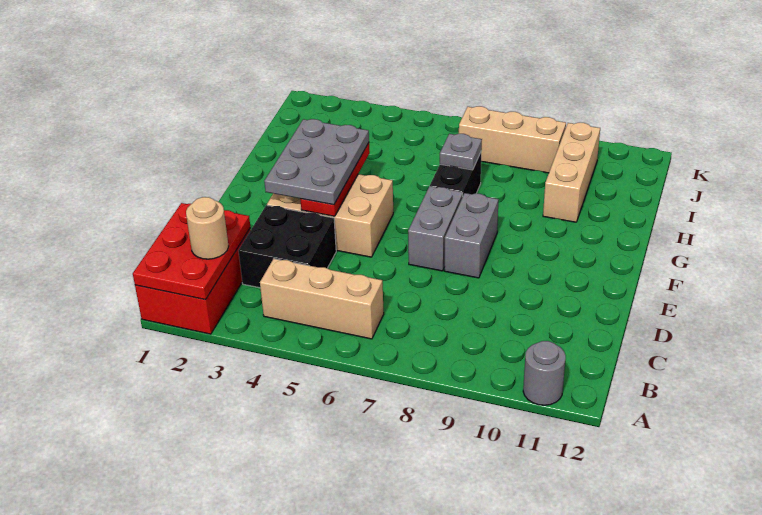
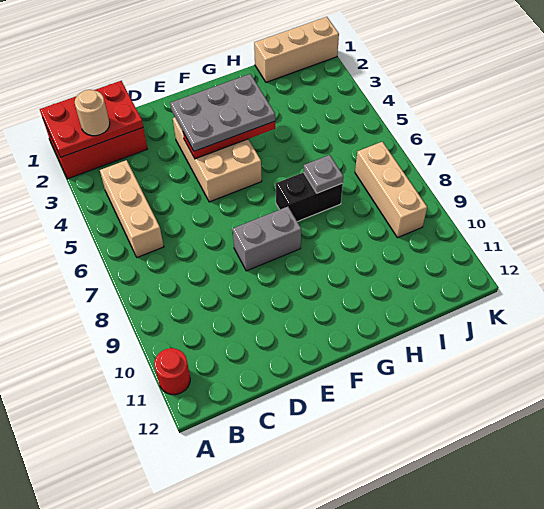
grey round brick A11 level 1 -> red round brick A11 level 1
black brick C3:D4 level 1 -> none
grey brick E7:F7 level 1 -> none
tan brick H10:J10 level 1 -> tan brick I1:K1 level 1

::::::

### TO DO
What you return should be the whole listing, word for word, without its pictures.

### SOLUTION TO THE EXERCISE
grey round brick A11 level 1 -> red round brick A11 level 1
black brick C3:D4 level 1 -> none
grey brick E7:F7 level 1 -> none
tan brick H10:J10 level 1 -> tan brick I1:K1 level 1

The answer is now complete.